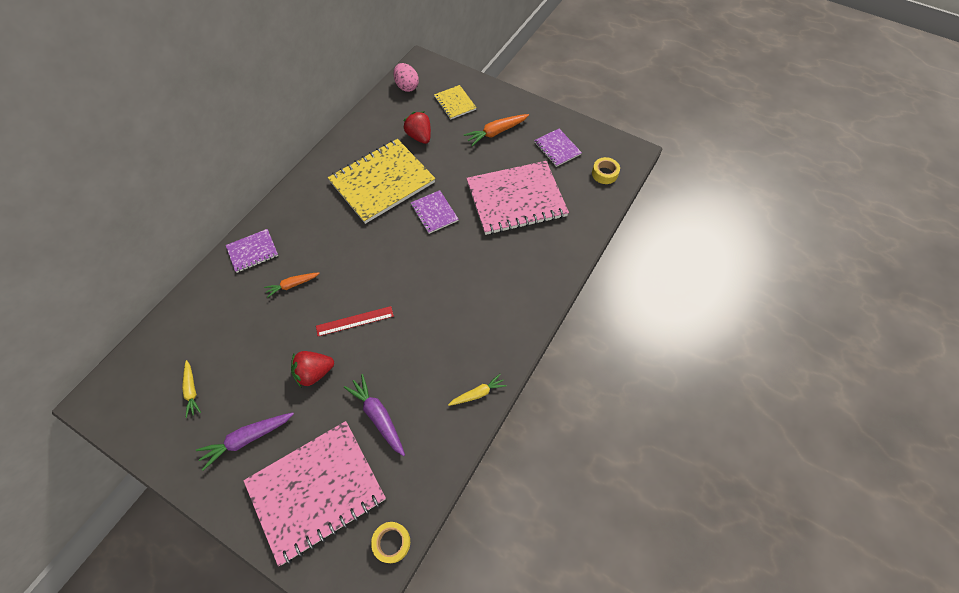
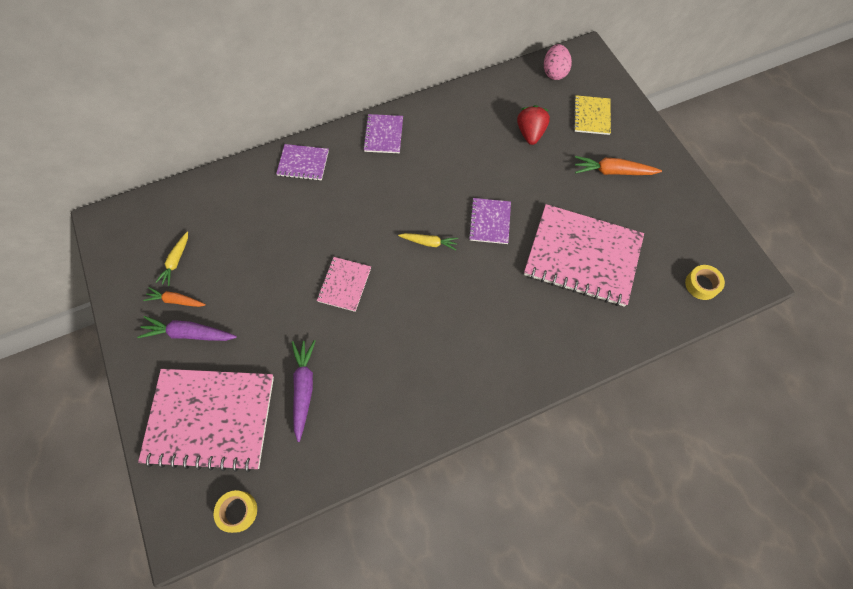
camera: 35 degrees right, 5 degrees up
(292, 285) = (315, 216): orange carrot -> orange carrot (176, 300)
(314, 372) = (279, 310): red strawberry -> none
(355, 321) = (344, 284): red ruler -> pink notebook
(382, 182) = (461, 161): yellow notebook -> none
(478, 393) = (405, 429): yellow carrot -> yellow carrot (429, 243)
(557, 148) = (667, 226): purple notebook -> purple notebook (383, 135)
********************
WHAT TO DO -
Give back the listing exactly, with the pictures removed.

ANSWER TO THE EXERCISE -
camera: 35 degrees right, 5 degrees up
(292, 285) = (315, 216): orange carrot -> orange carrot (176, 300)
(314, 372) = (279, 310): red strawberry -> none
(355, 321) = (344, 284): red ruler -> pink notebook
(382, 182) = (461, 161): yellow notebook -> none
(478, 393) = (405, 429): yellow carrot -> yellow carrot (429, 243)
(557, 148) = (667, 226): purple notebook -> purple notebook (383, 135)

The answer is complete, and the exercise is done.